=== EXERCISE INPUTS ===
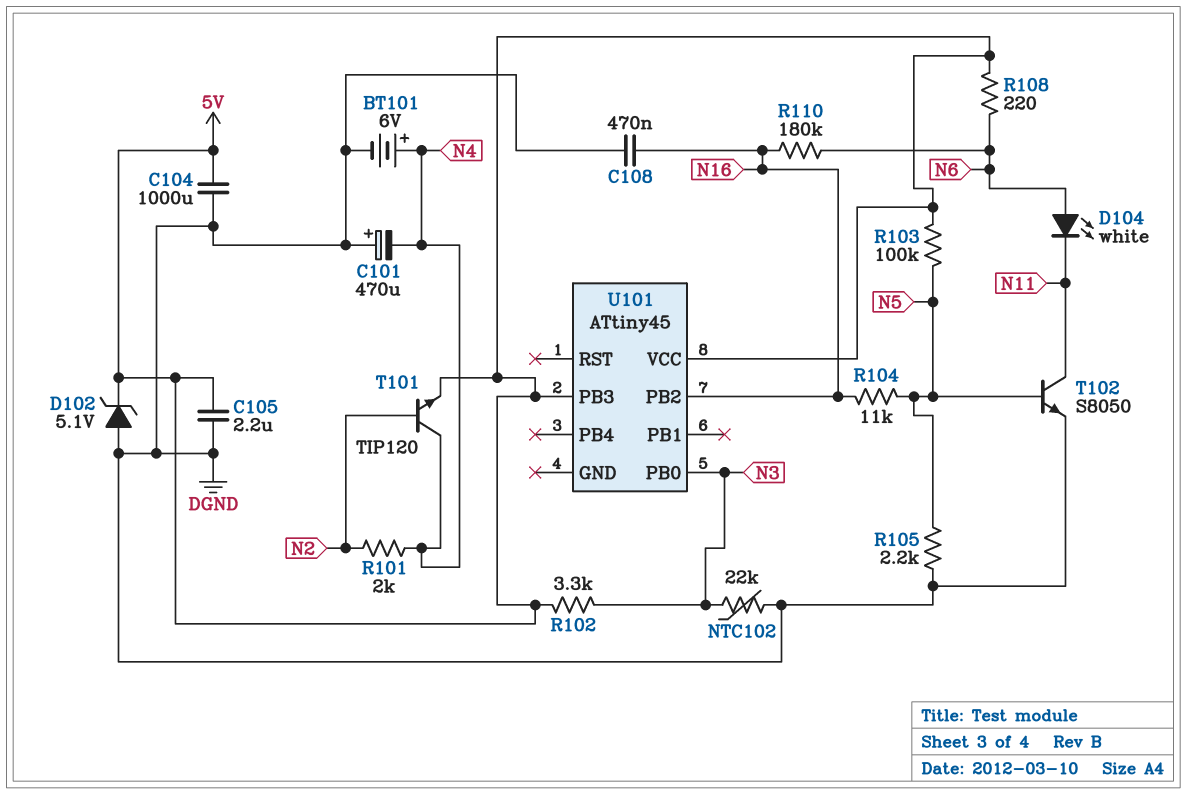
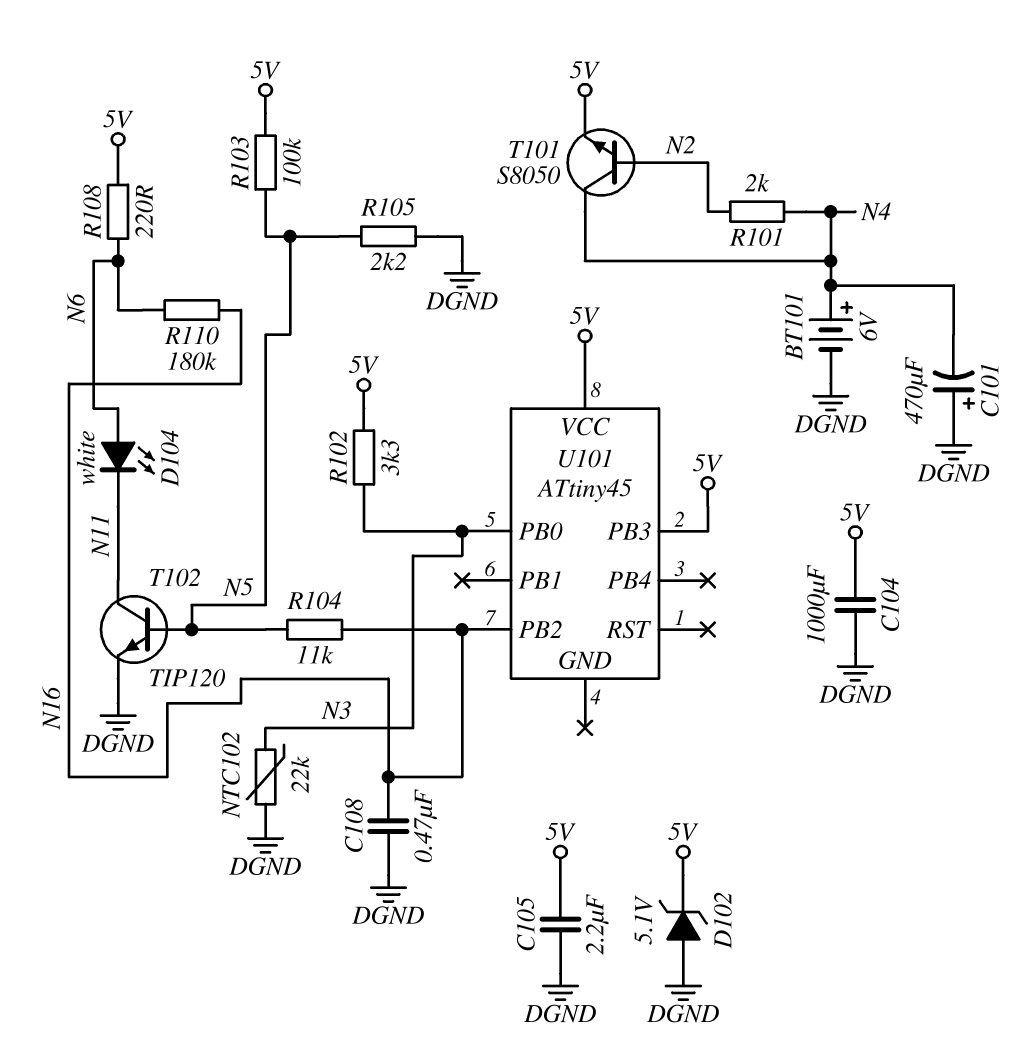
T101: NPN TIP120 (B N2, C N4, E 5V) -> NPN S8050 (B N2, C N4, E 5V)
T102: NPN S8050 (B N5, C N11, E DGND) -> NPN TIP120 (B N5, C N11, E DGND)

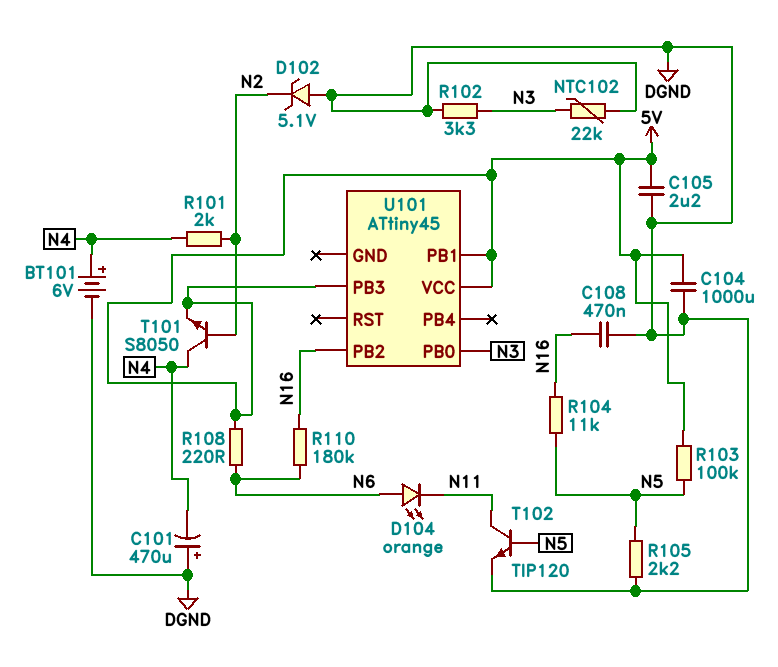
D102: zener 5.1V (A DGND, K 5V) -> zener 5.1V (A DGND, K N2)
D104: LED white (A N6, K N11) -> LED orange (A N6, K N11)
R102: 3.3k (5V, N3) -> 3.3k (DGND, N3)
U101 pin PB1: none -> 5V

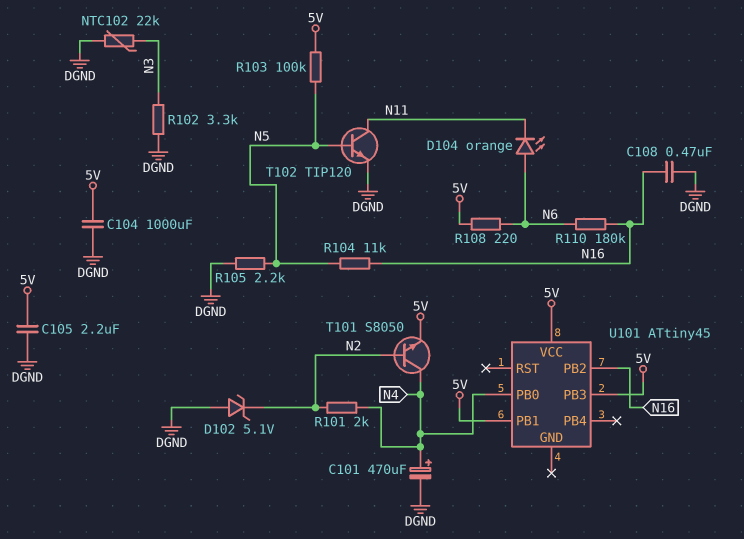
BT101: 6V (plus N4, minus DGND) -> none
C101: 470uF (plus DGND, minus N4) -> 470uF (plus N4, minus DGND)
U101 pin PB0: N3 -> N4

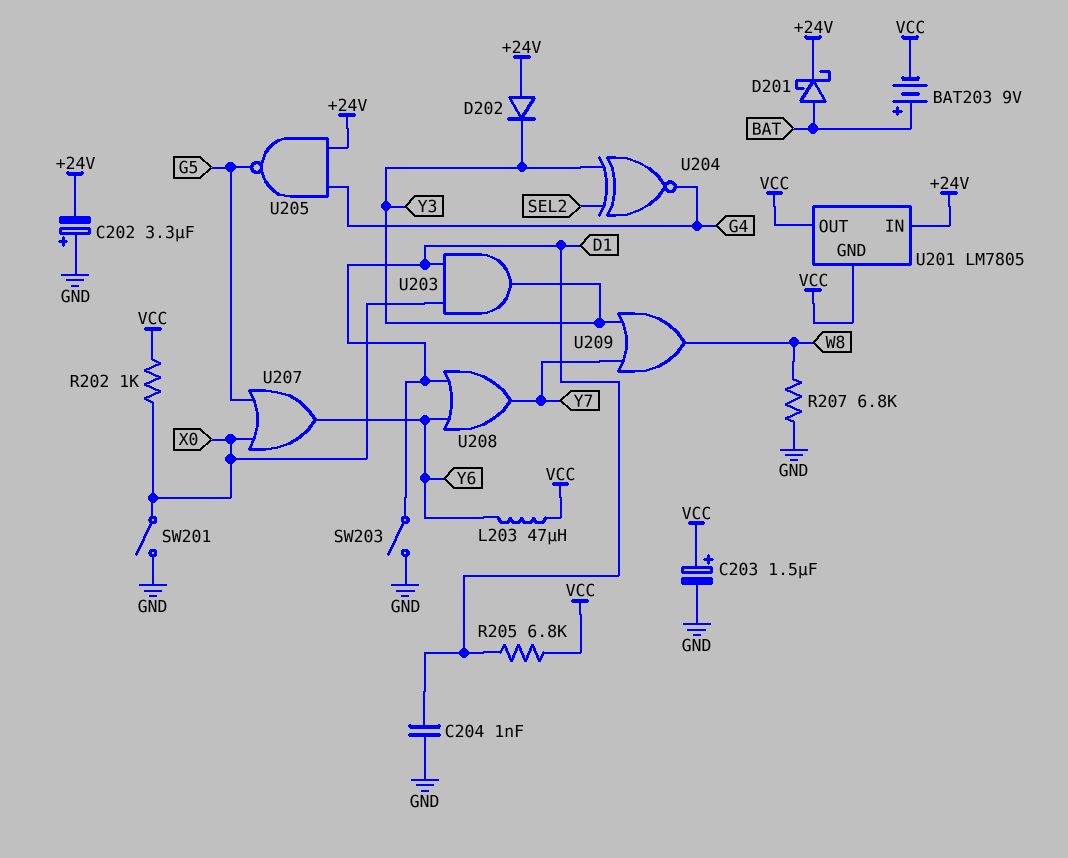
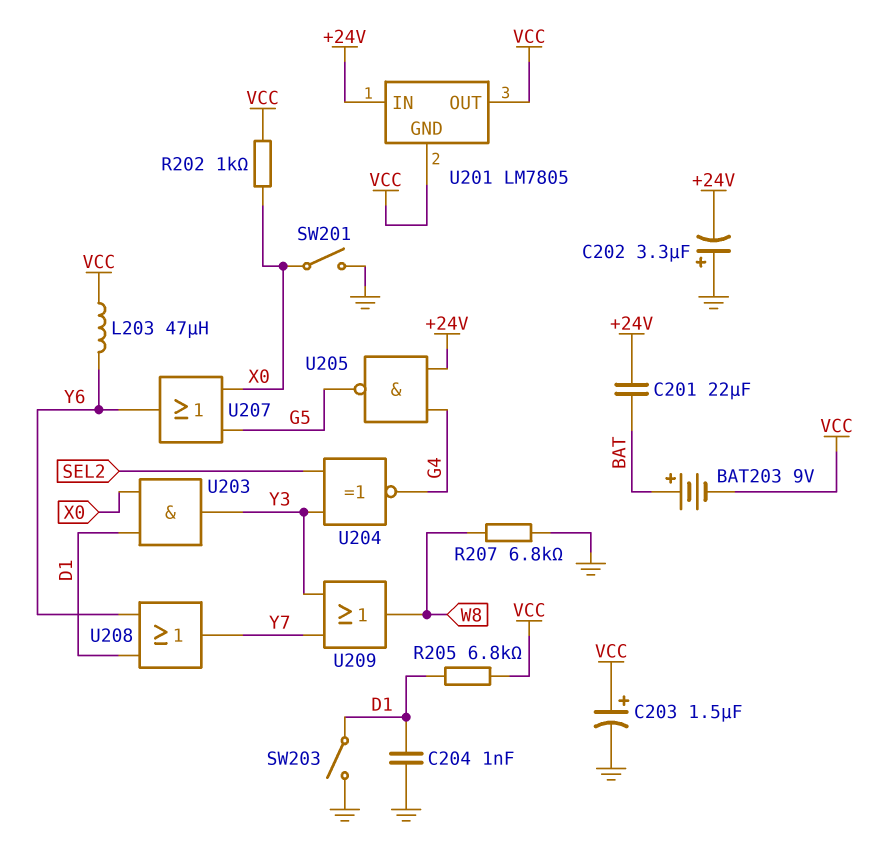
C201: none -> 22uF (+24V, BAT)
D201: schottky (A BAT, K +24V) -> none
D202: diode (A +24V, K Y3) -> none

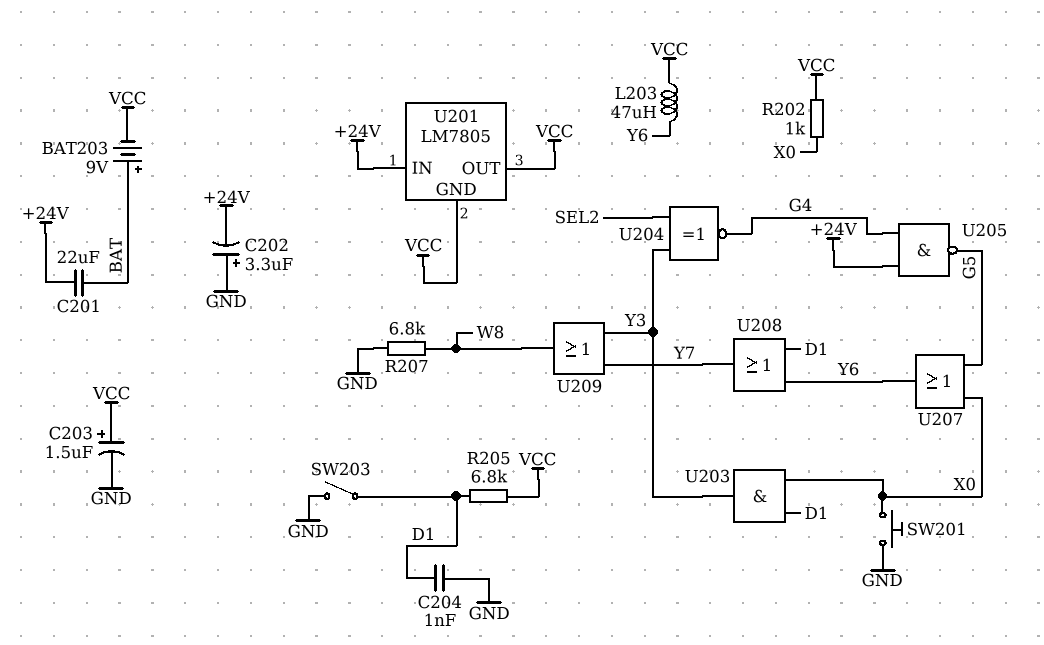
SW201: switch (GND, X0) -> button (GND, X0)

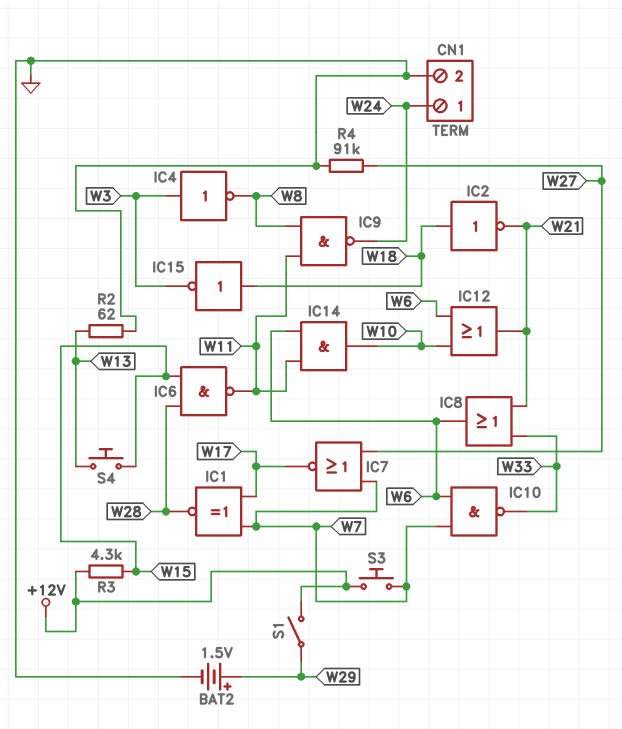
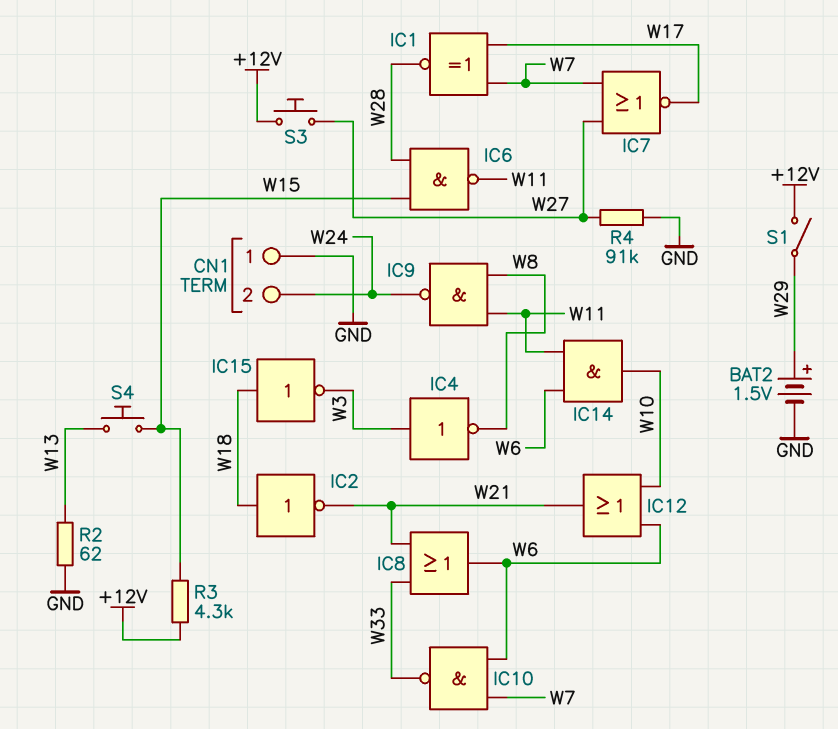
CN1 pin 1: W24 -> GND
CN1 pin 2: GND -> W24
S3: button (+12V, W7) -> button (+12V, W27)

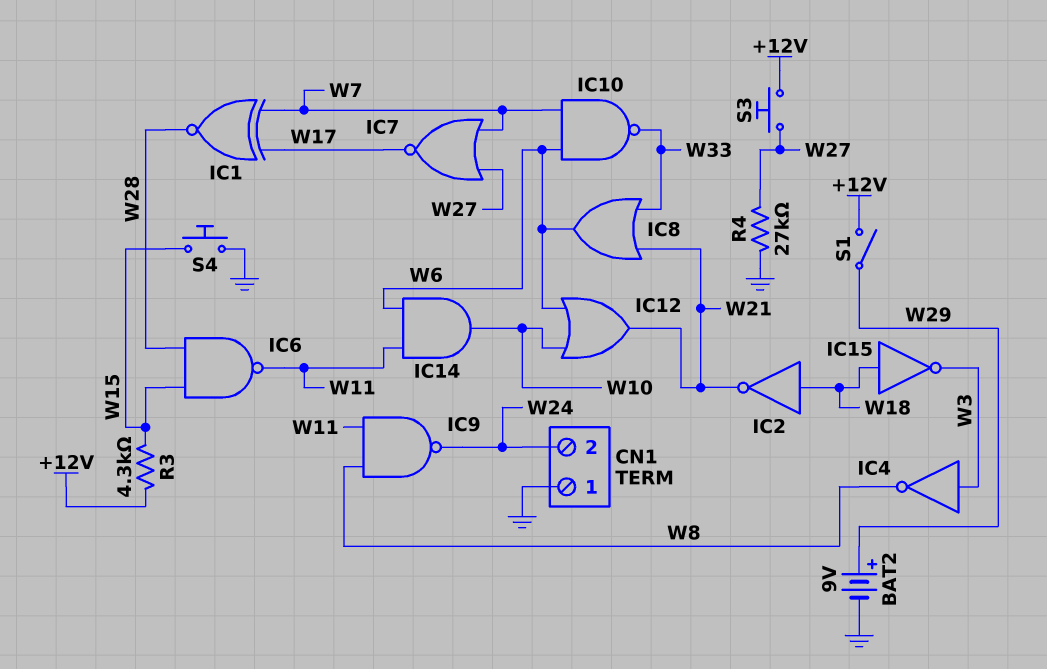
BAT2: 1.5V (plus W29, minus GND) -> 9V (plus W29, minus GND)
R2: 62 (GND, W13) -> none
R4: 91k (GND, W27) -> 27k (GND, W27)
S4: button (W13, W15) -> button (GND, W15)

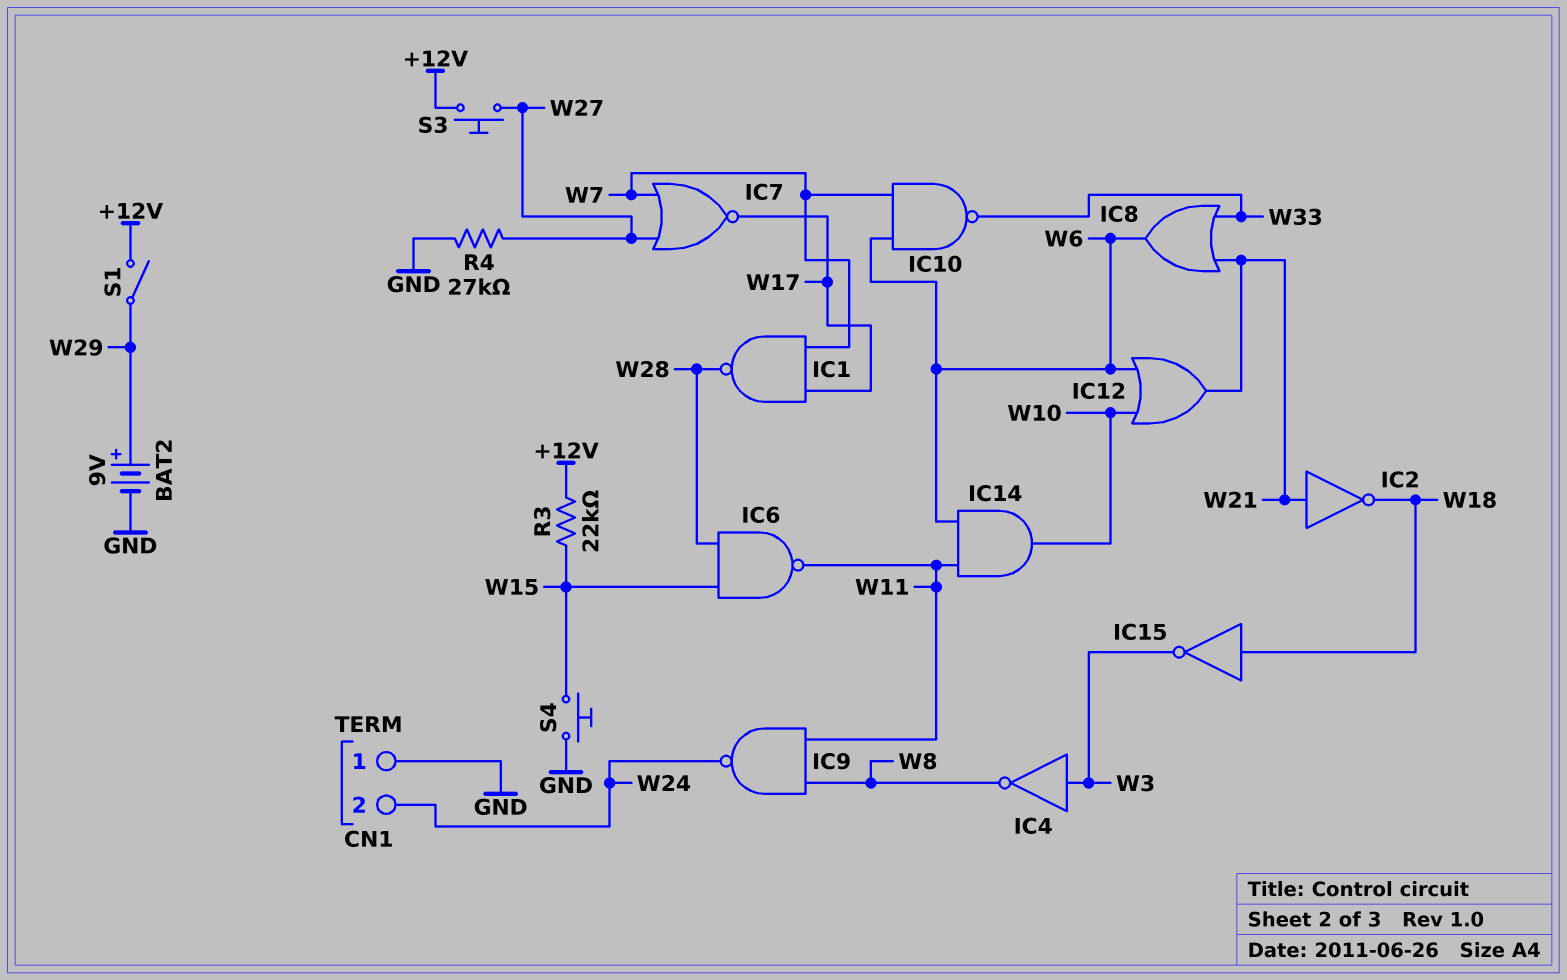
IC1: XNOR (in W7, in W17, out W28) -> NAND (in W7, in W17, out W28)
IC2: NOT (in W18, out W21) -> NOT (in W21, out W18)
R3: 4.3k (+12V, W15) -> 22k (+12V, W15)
===
> **INSTRUCTIONS FOR THE TASK**
All lines from the one containing "D104: LED white" through the final line of the entries above must be restated word for word, pictures excluded.

> **TASK RESPONSE**
D104: LED white (A N6, K N11) -> LED orange (A N6, K N11)
R102: 3.3k (5V, N3) -> 3.3k (DGND, N3)
U101 pin PB1: none -> 5V

BT101: 6V (plus N4, minus DGND) -> none
C101: 470uF (plus DGND, minus N4) -> 470uF (plus N4, minus DGND)
U101 pin PB0: N3 -> N4

C201: none -> 22uF (+24V, BAT)
D201: schottky (A BAT, K +24V) -> none
D202: diode (A +24V, K Y3) -> none

SW201: switch (GND, X0) -> button (GND, X0)

CN1 pin 1: W24 -> GND
CN1 pin 2: GND -> W24
S3: button (+12V, W7) -> button (+12V, W27)

BAT2: 1.5V (plus W29, minus GND) -> 9V (plus W29, minus GND)
R2: 62 (GND, W13) -> none
R4: 91k (GND, W27) -> 27k (GND, W27)
S4: button (W13, W15) -> button (GND, W15)

IC1: XNOR (in W7, in W17, out W28) -> NAND (in W7, in W17, out W28)
IC2: NOT (in W18, out W21) -> NOT (in W21, out W18)
R3: 4.3k (+12V, W15) -> 22k (+12V, W15)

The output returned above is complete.